Task prompt — Please restate every entry exactly. Leave out the pictures.

Exercise materials —
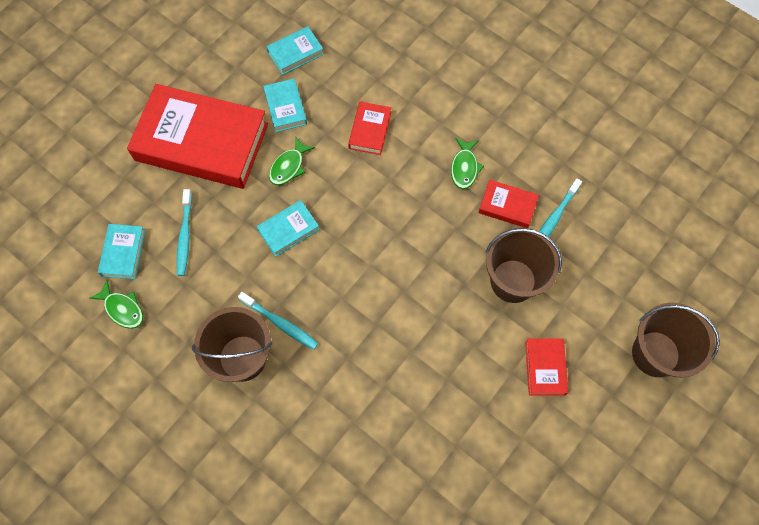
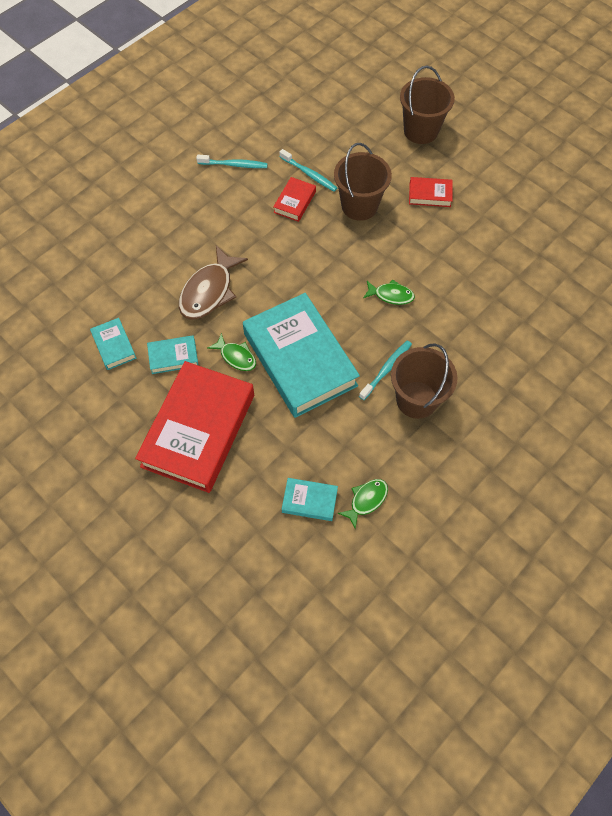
camera: 85 degrees left, 5 degrees down
(185, 236) = (297, 445): turquoise toothbrush -> turquoise toothbrush (234, 165)
(288, 230) = (299, 359): turquoise book -> turquoise book, size x2.32
(370, 130) = (209, 291): red book -> brown fish
(464, 168) = (256, 226): green fish -> green fish (391, 295)

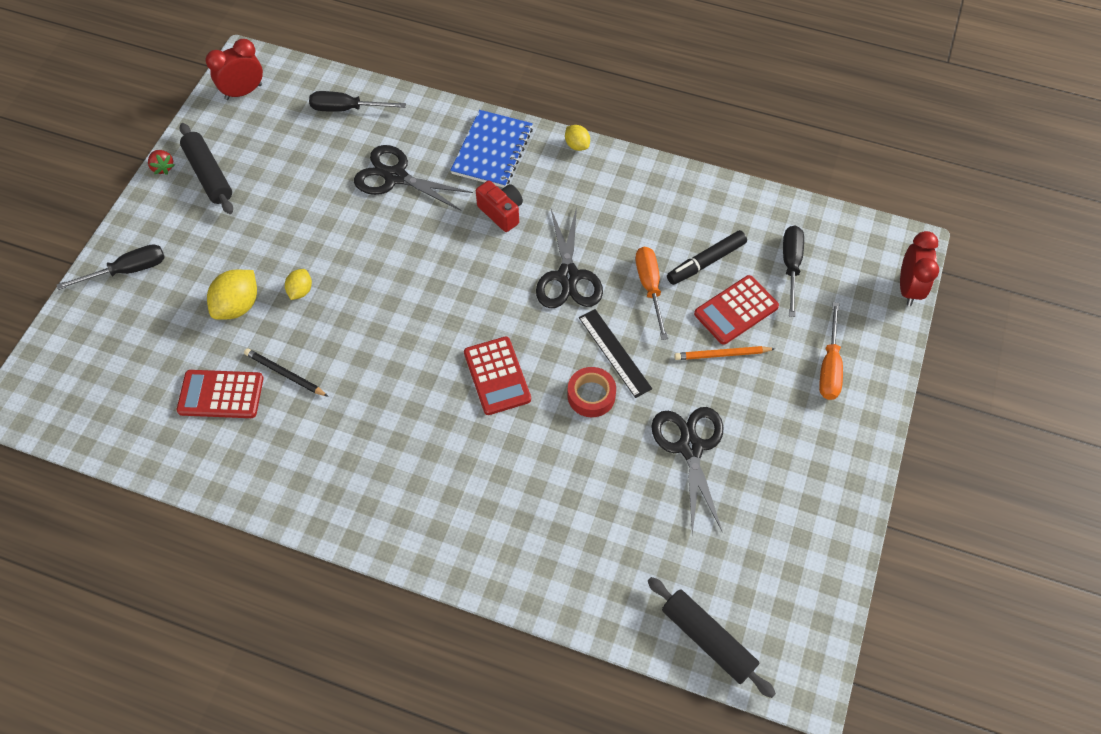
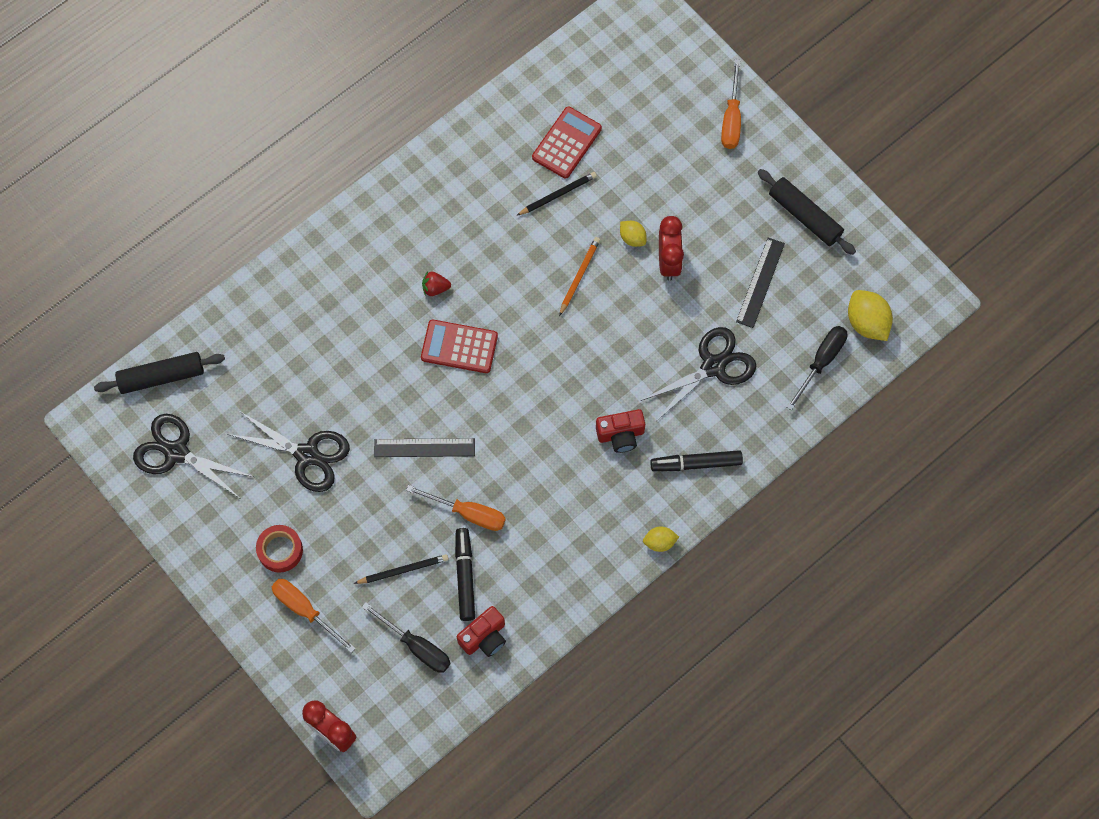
camera: 120 degrees right, 10 degrees up
(128, 270) = (731, 119): black screwdriver -> orange screwdriver
(163, 167) = (834, 183): red strawberry -> red strawberry (435, 288)
(209, 174) = (805, 216): black rolling pin -> black rolling pin turned 45 degrees clockwise
(238, 306) = (645, 186): yellow lemon -> yellow lemon (867, 322)
(243, 92) = (893, 282): red clock -> red clock (668, 262)
(294, 178) = (760, 282): none -> black ruler
(492, 151) = (696, 463): blue notebook -> black marker
(568, 276) = (520, 453): black scissors -> black scissors (176, 452)
(591, 395) = (397, 407): red tape -> red tape (280, 550)
(722, 355) = (369, 531): orange pencil -> orange pencil (579, 276)
(736, 310) = (403, 570): red calculator -> black pencil
(745, 223) = (484, 637): none -> red camera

Output for this task —
camera: 85 degrees left, 5 degrees down
(185, 236) = (297, 445): turquoise toothbrush -> turquoise toothbrush (234, 165)
(288, 230) = (299, 359): turquoise book -> turquoise book, size x2.32
(370, 130) = (209, 291): red book -> brown fish
(464, 168) = (256, 226): green fish -> green fish (391, 295)

camera: 120 degrees right, 10 degrees up
(128, 270) = (731, 119): black screwdriver -> orange screwdriver
(163, 167) = (834, 183): red strawberry -> red strawberry (435, 288)
(209, 174) = (805, 216): black rolling pin -> black rolling pin turned 45 degrees clockwise
(238, 306) = (645, 186): yellow lemon -> yellow lemon (867, 322)
(243, 92) = (893, 282): red clock -> red clock (668, 262)
(294, 178) = (760, 282): none -> black ruler
(492, 151) = (696, 463): blue notebook -> black marker
(568, 276) = (520, 453): black scissors -> black scissors (176, 452)
(591, 395) = (397, 407): red tape -> red tape (280, 550)
(722, 355) = (369, 531): orange pencil -> orange pencil (579, 276)
(736, 310) = (403, 570): red calculator -> black pencil
(745, 223) = (484, 637): none -> red camera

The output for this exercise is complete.